### Activity
Below are several records. Retype exactly those lines running from the one with "dresser: (994, 669)" through the one with "window: (539, 877) -> (619, 101), width x0.67", end lines included, and no others.

### Data for this exercise

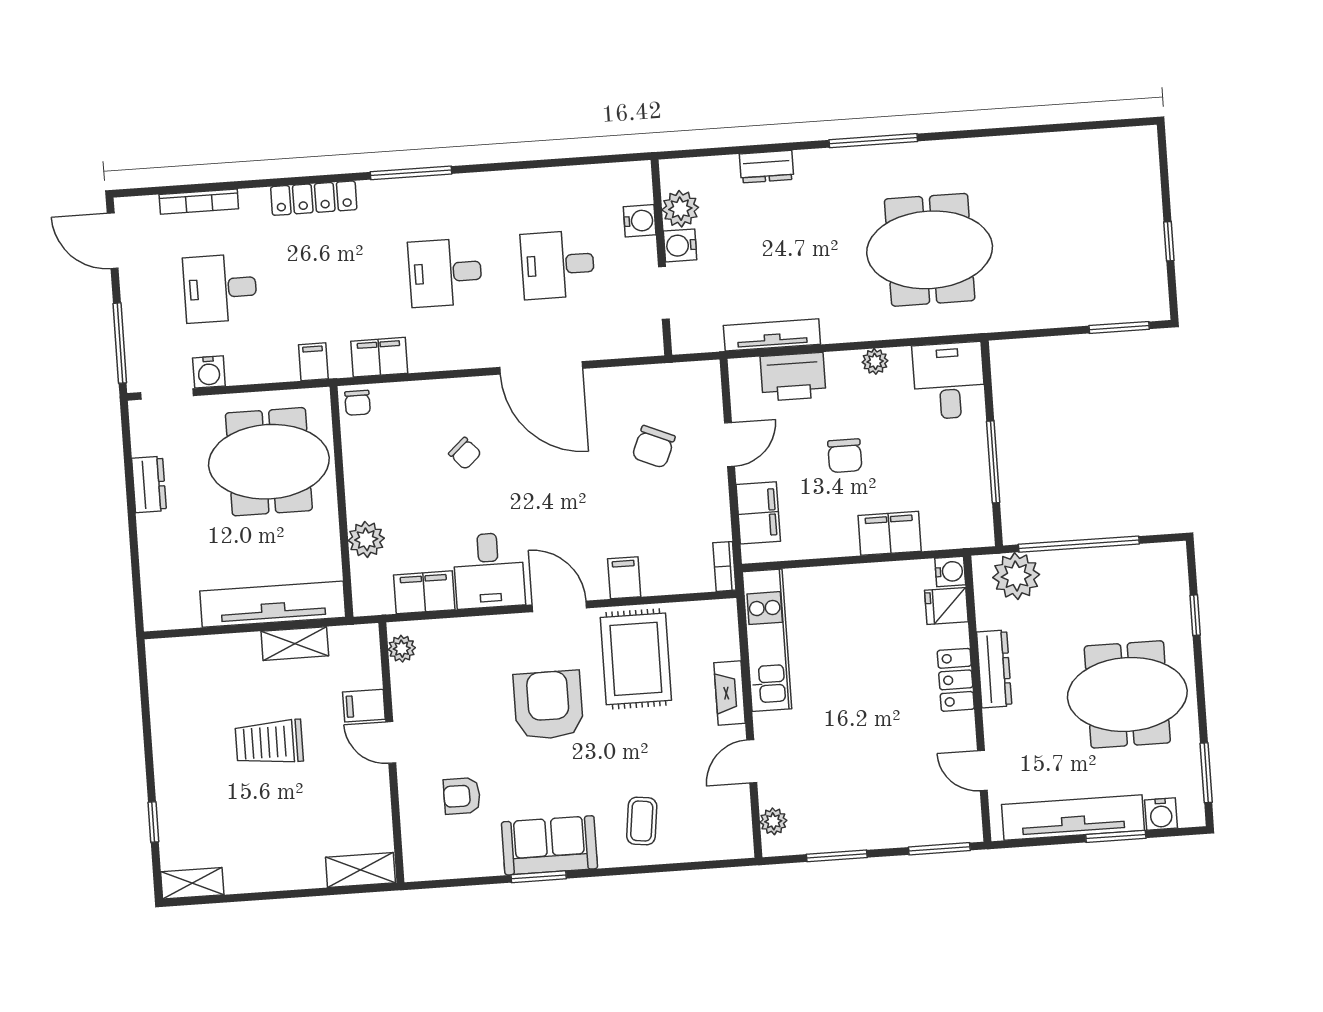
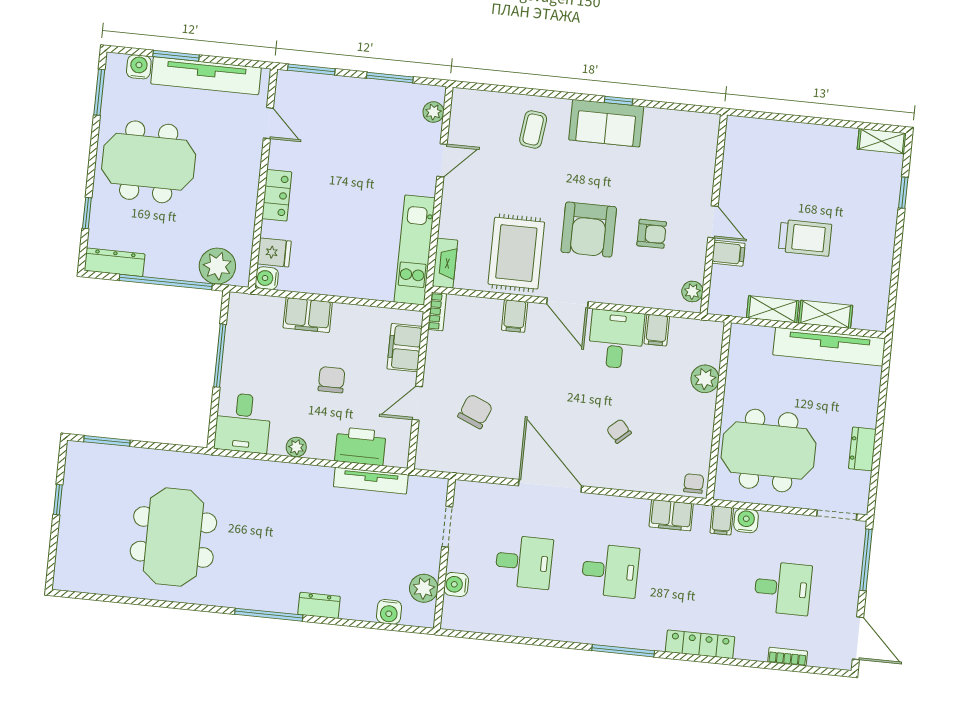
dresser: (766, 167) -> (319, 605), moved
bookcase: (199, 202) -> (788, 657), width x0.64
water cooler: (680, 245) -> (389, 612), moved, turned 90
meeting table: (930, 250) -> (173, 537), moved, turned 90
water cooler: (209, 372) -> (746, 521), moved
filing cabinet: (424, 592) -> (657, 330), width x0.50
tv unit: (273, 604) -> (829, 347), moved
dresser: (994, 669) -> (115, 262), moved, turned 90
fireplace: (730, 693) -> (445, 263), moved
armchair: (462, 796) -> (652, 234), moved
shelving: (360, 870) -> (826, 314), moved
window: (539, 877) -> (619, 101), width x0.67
==
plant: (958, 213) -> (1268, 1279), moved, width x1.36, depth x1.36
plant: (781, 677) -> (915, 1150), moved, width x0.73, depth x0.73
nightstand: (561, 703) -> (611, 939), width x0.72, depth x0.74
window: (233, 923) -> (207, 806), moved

### Written answer
dresser: (994, 669) -> (115, 262), moved, turned 90
fireplace: (730, 693) -> (445, 263), moved
armchair: (462, 796) -> (652, 234), moved
shelving: (360, 870) -> (826, 314), moved
window: (539, 877) -> (619, 101), width x0.67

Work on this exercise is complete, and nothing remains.